## Instructions for the task:
Carry over every entry exactly as written, though not the pictures it contains.

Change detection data

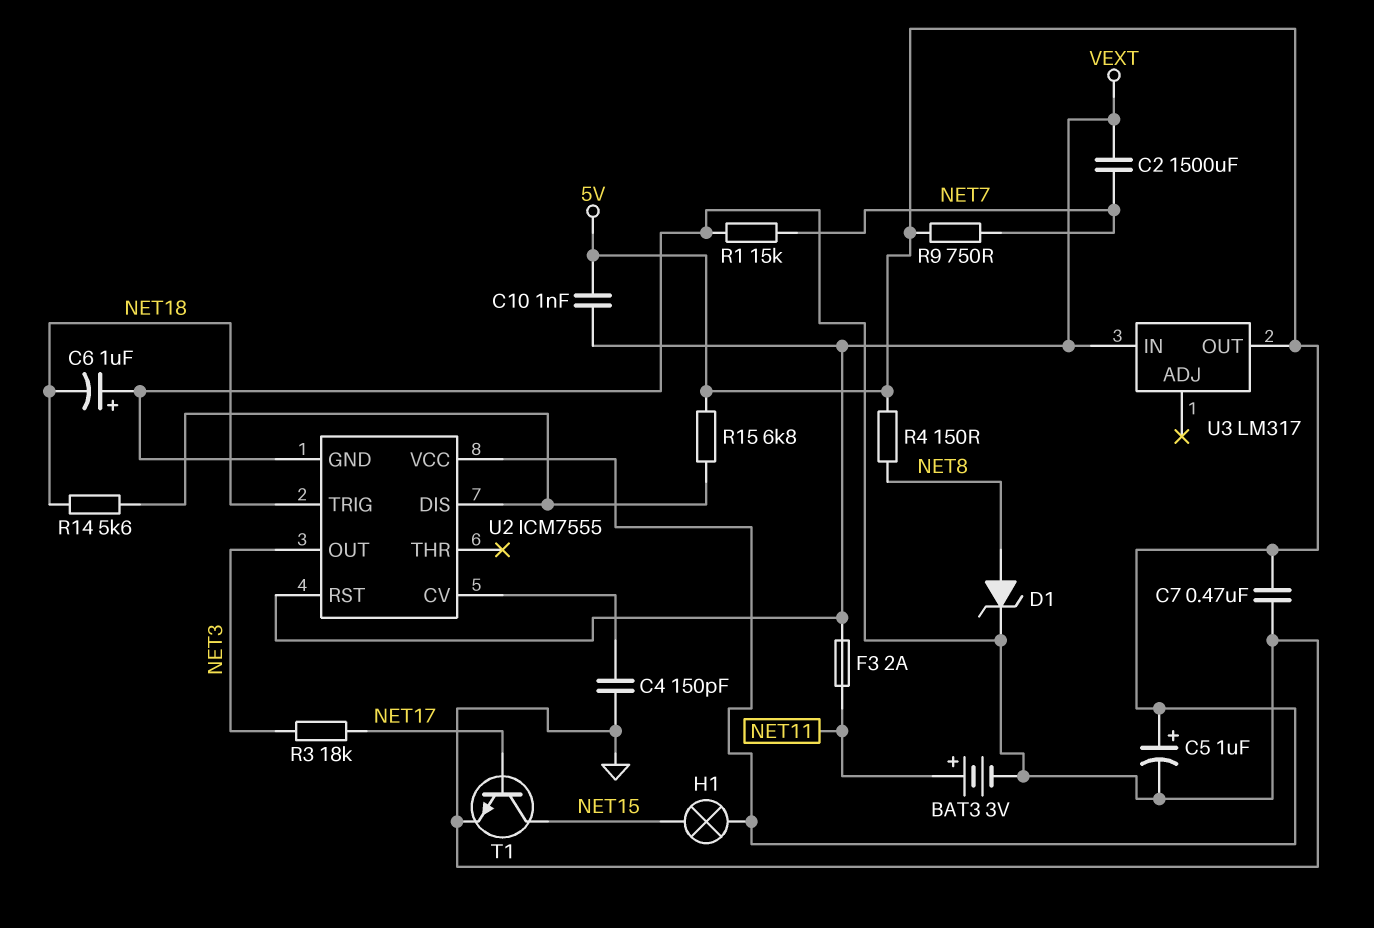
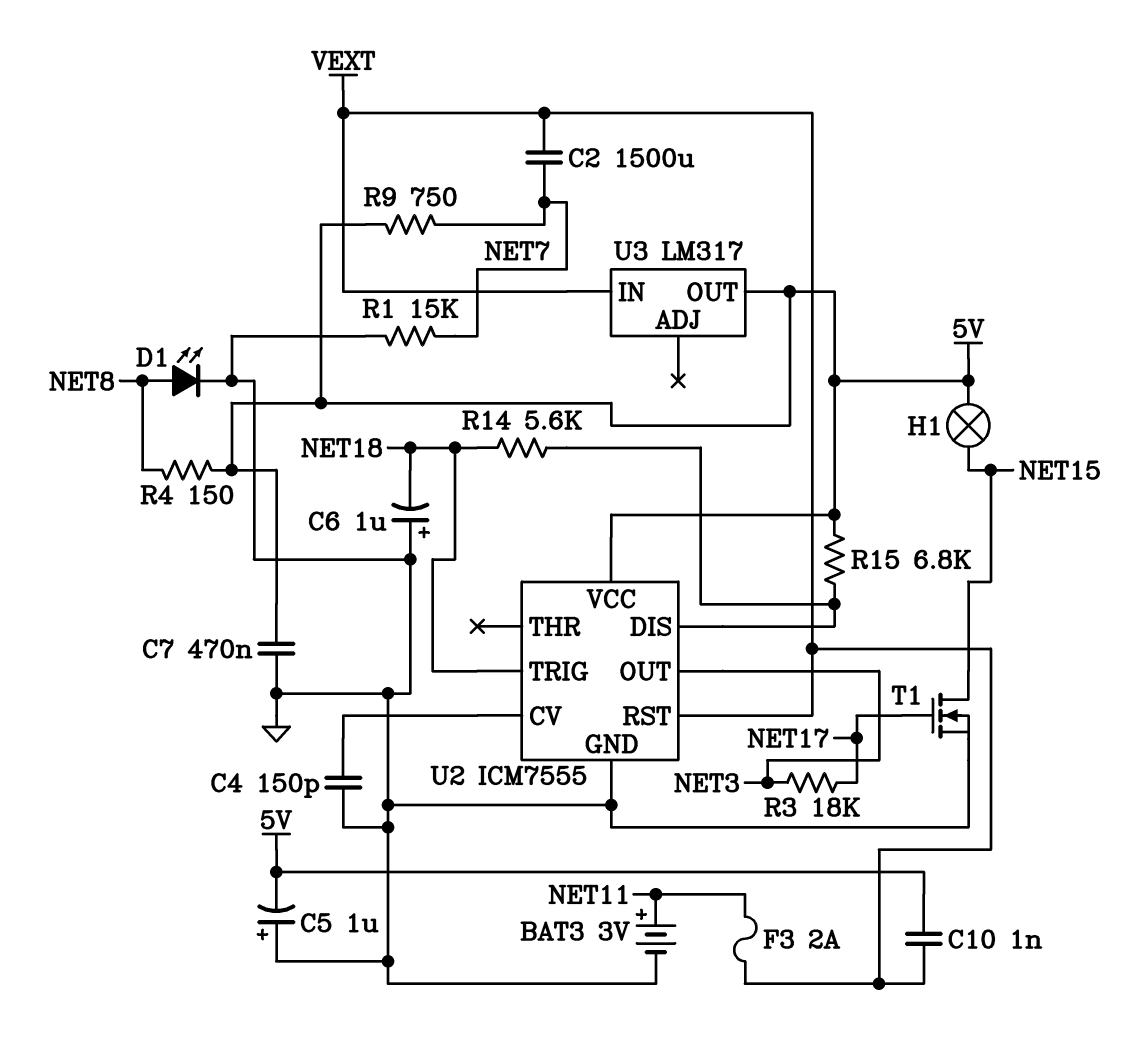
C5: 1uF (plus 5V, minus GND) -> 1uF (plus GND, minus 5V)
D1: zener (A NET8, K GND) -> LED (A NET8, K GND)
T1: NPN (B NET17, C NET15, E GND) -> NMOS (G NET17, D NET15, S GND)

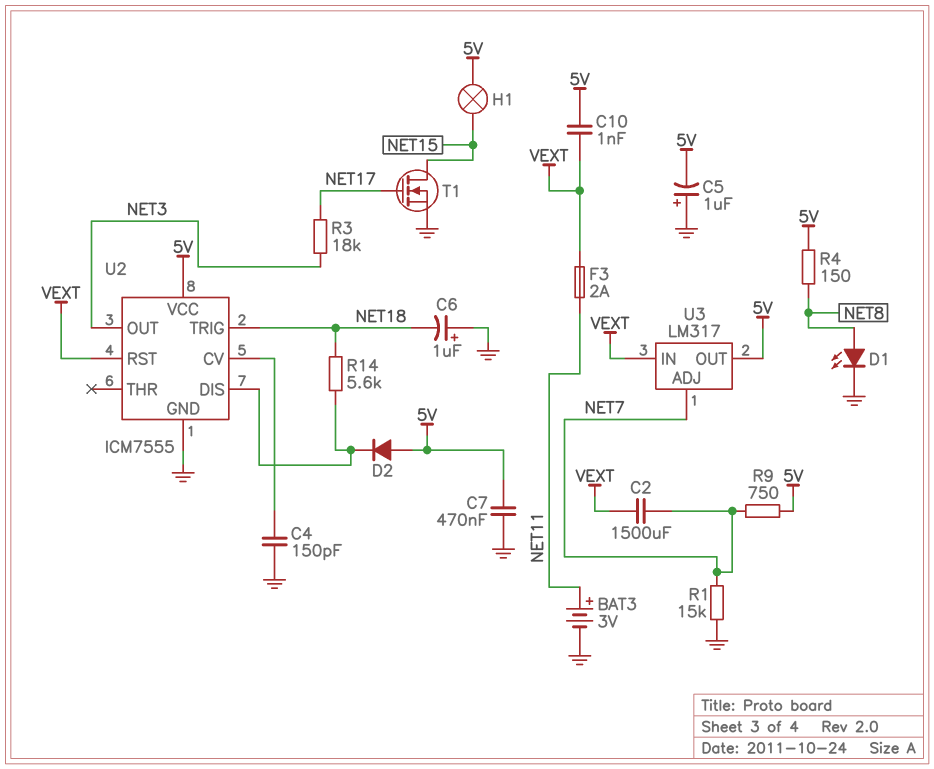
D2: none -> diode (A 5V, K U2/DIS)
R15: 6.8k (5V, U2/DIS) -> none
U3 pin ADJ: none -> NET7

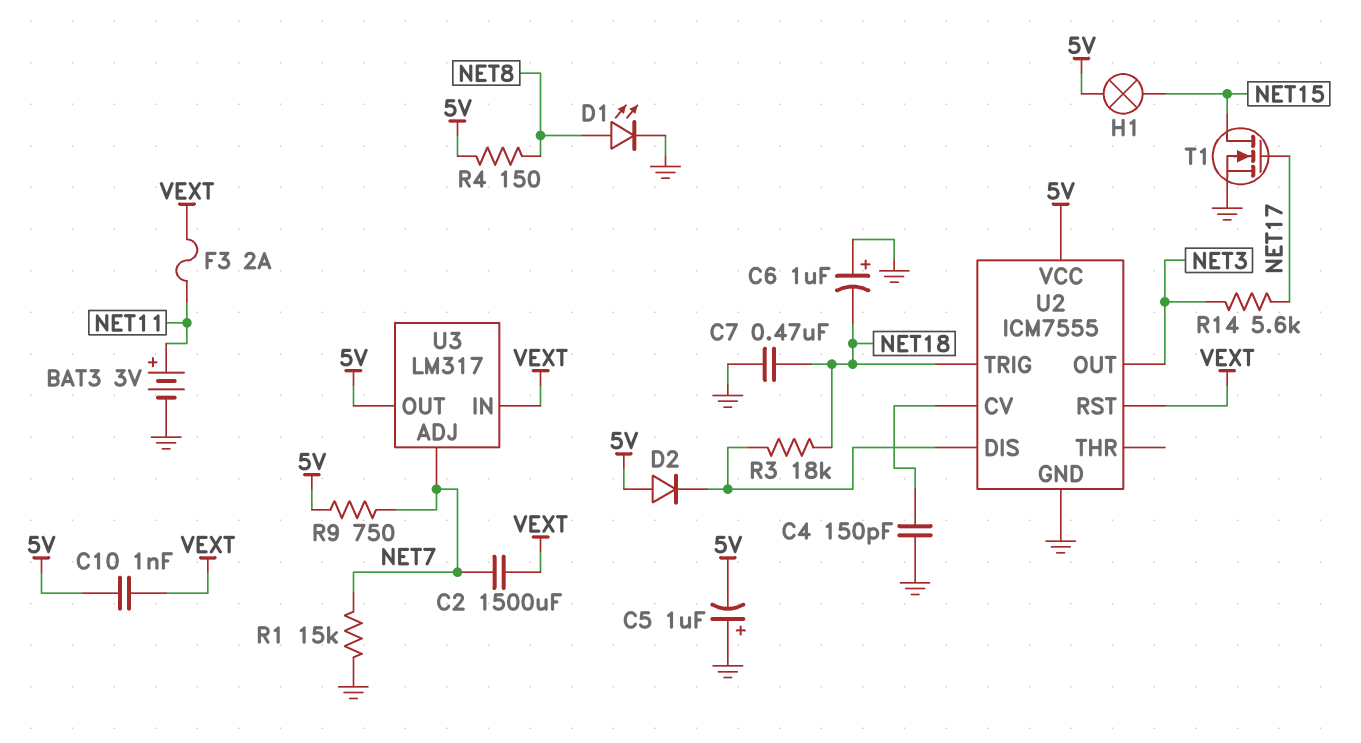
C7: 470nF (5V, GND) -> 470nF (GND, NET18)
R3: 18k (NET3, NET17) -> 18k (NET18, U2/DIS)
R14: 5.6k (NET18, U2/DIS) -> 5.6k (NET3, NET17)

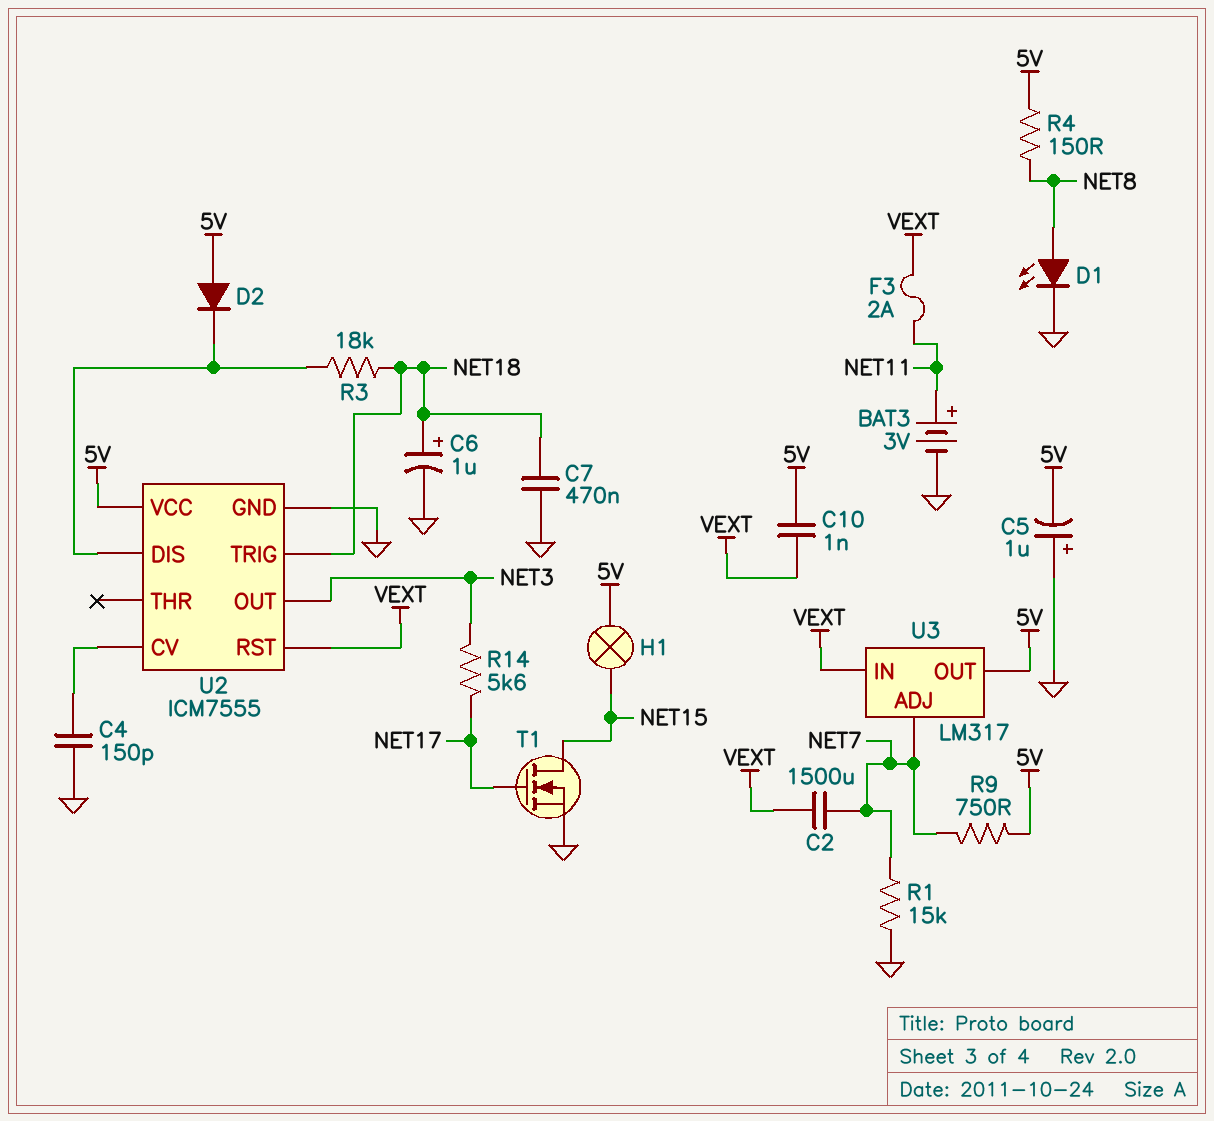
C6: 1uF (plus GND, minus NET18) -> 1uF (plus NET18, minus GND)

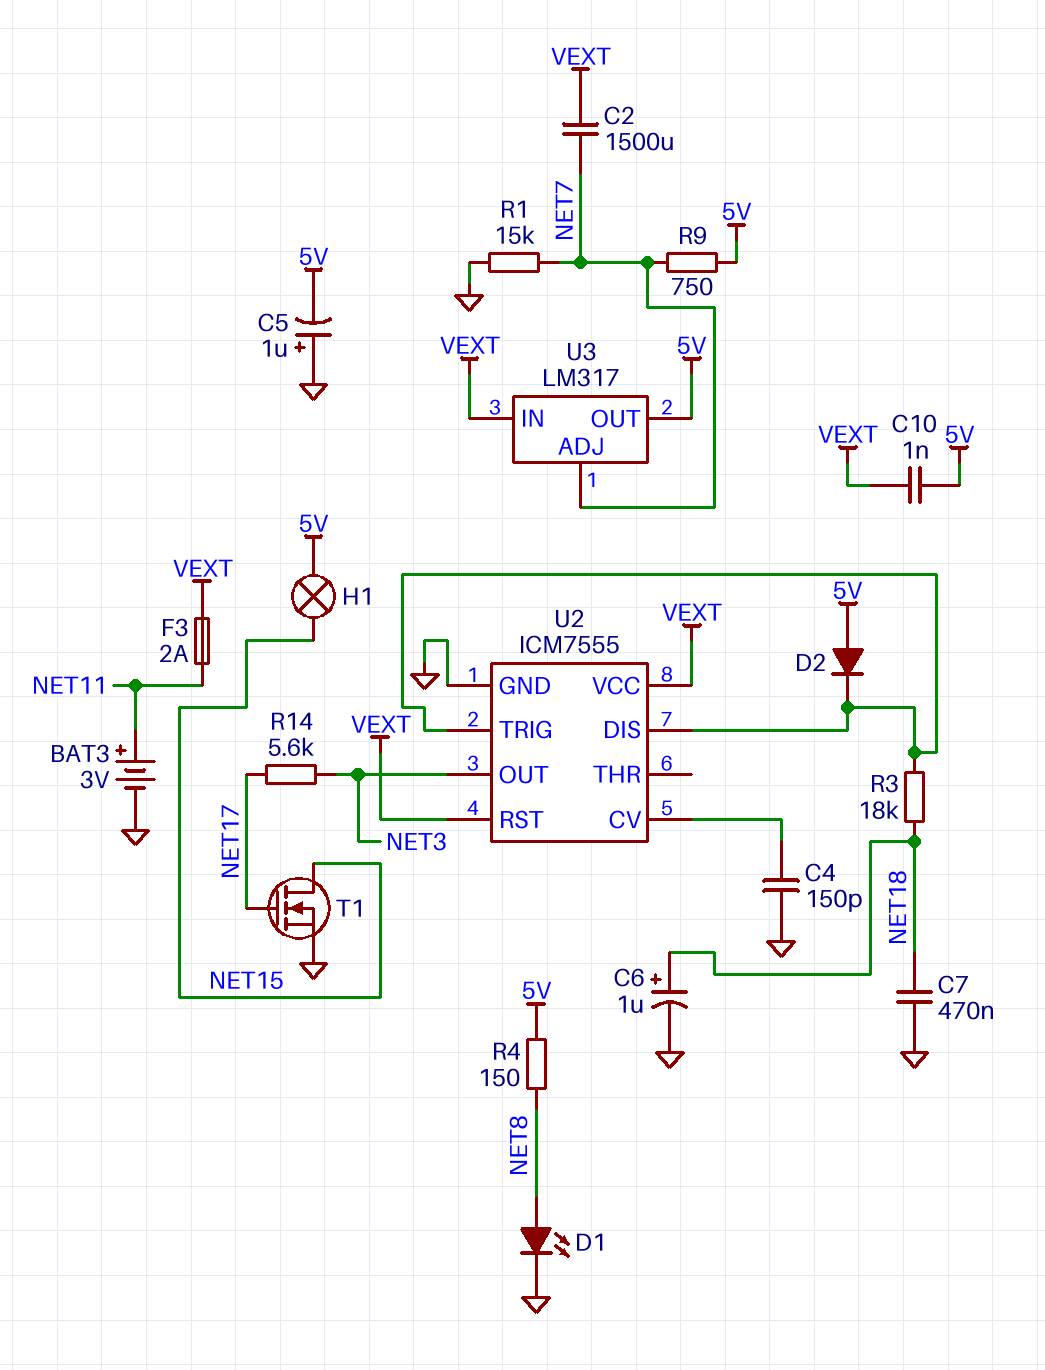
U2 pin TRIG: NET18 -> U2/DIS
U2 pin VCC: 5V -> VEXT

## Result of this exercise:
C5: 1uF (plus 5V, minus GND) -> 1uF (plus GND, minus 5V)
D1: zener (A NET8, K GND) -> LED (A NET8, K GND)
T1: NPN (B NET17, C NET15, E GND) -> NMOS (G NET17, D NET15, S GND)

D2: none -> diode (A 5V, K U2/DIS)
R15: 6.8k (5V, U2/DIS) -> none
U3 pin ADJ: none -> NET7

C7: 470nF (5V, GND) -> 470nF (GND, NET18)
R3: 18k (NET3, NET17) -> 18k (NET18, U2/DIS)
R14: 5.6k (NET18, U2/DIS) -> 5.6k (NET3, NET17)

C6: 1uF (plus GND, minus NET18) -> 1uF (plus NET18, minus GND)

U2 pin TRIG: NET18 -> U2/DIS
U2 pin VCC: 5V -> VEXT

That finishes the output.